■ BRIEF ■
For the records below, tally every line that has the word "STAT" and reply with the number alone.

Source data

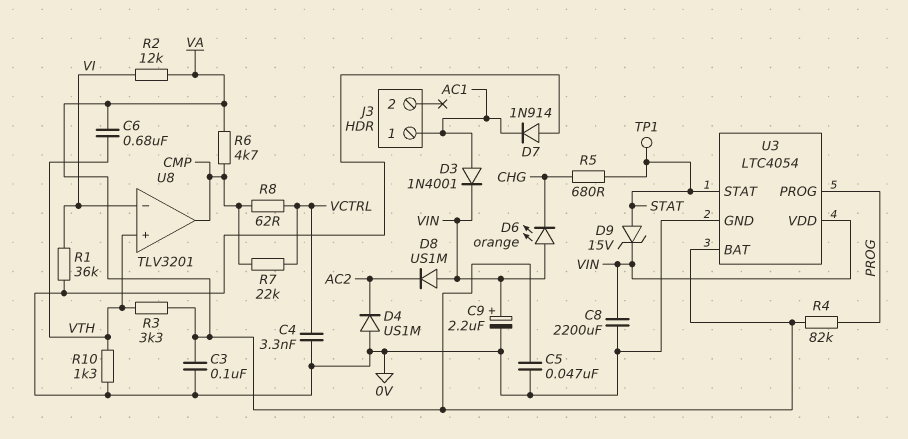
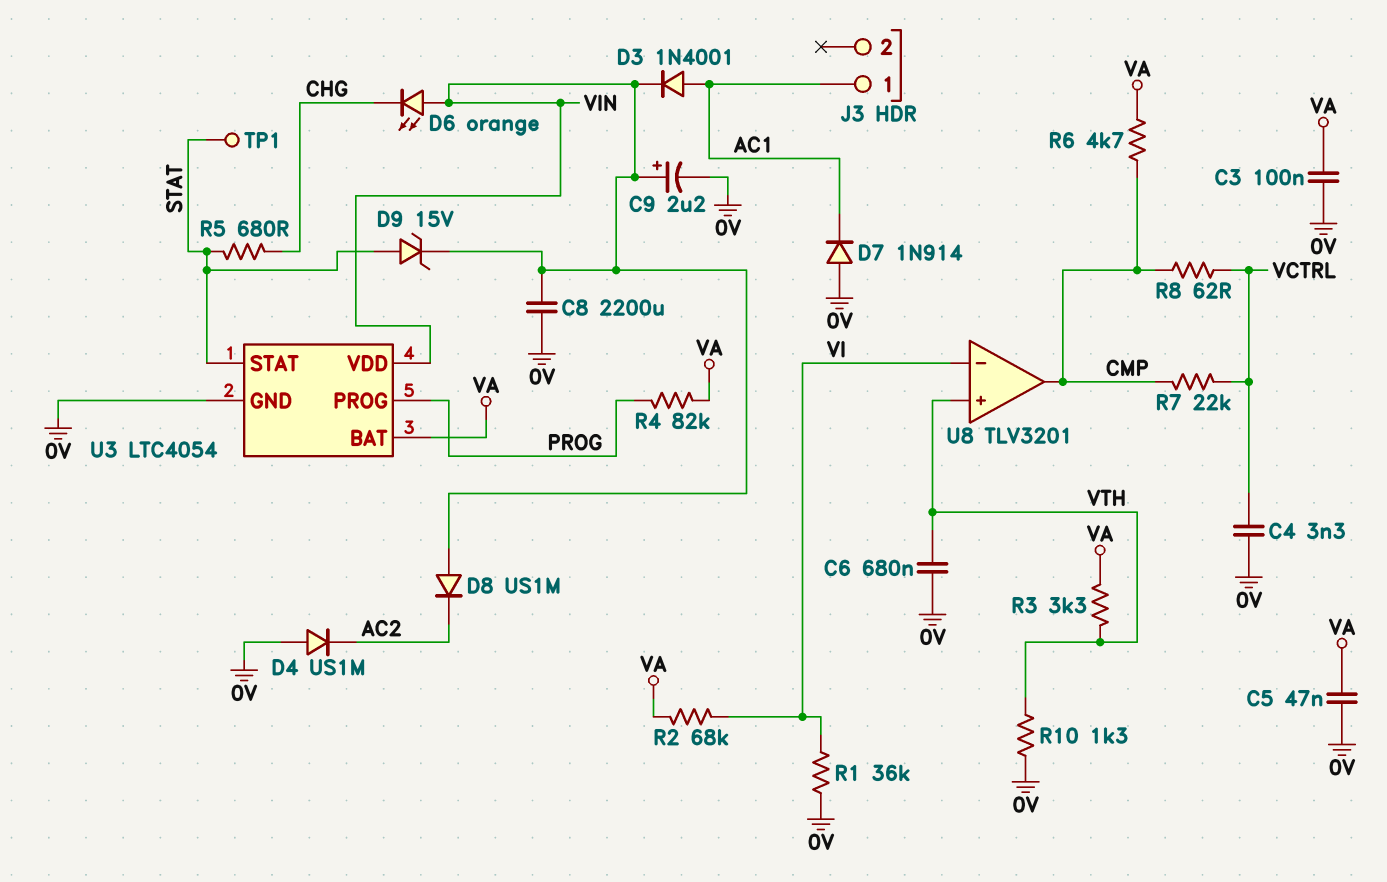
C6: 680nF (VA, VTH) -> 680nF (0V, VTH)
R2: 12k (VA, VI) -> 68k (VA, VI)

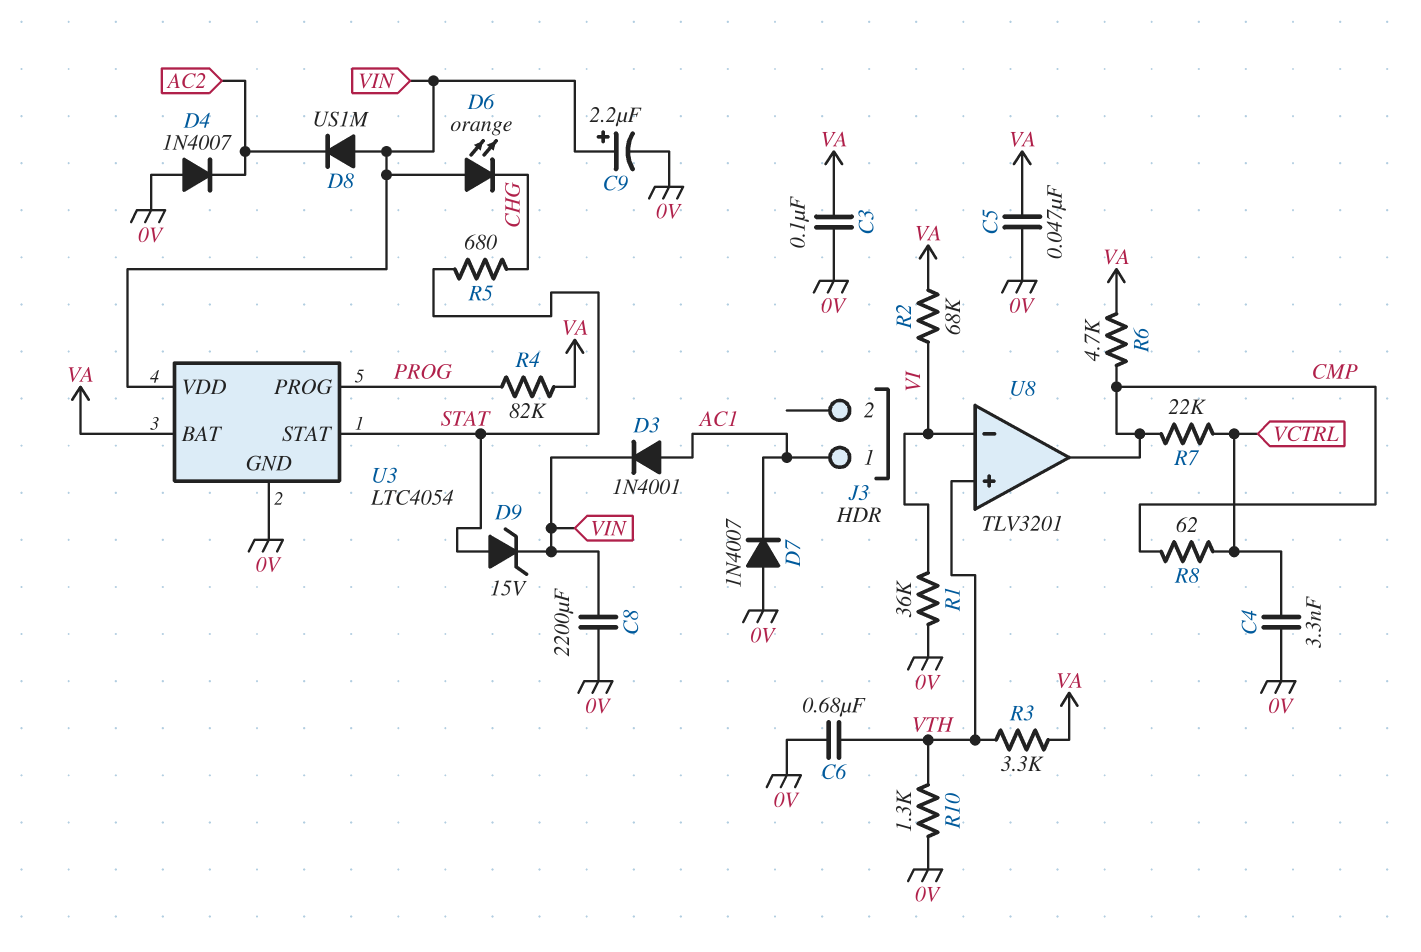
D4: diode US1M (A 0V, K AC2) -> diode 1N4007 (A 0V, K AC2)
D7: diode 1N914 (A 0V, K AC1) -> diode 1N4007 (A 0V, K AC1)
TP1: test point (STAT) -> none

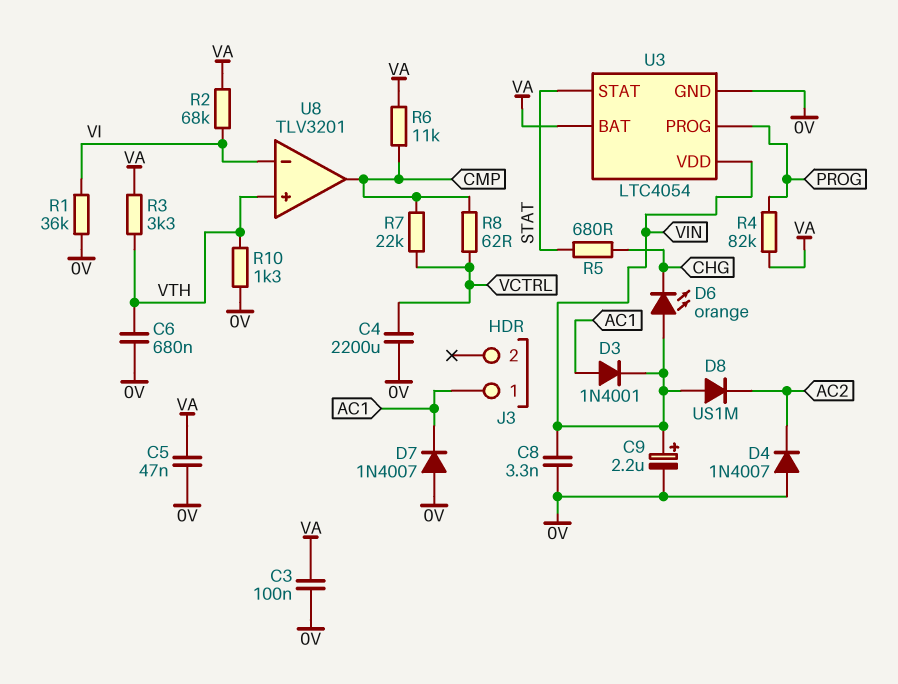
C4: 3.3nF (0V, VCTRL) -> 2200uF (0V, VCTRL)
C8: 2200uF (0V, VIN) -> 3.3nF (0V, VIN)
D9: zener 15V (A STAT, K VIN) -> none
R6: 4.7k (CMP, VA) -> 11k (CMP, VA)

■ RESULT OF THIS TASK ■
2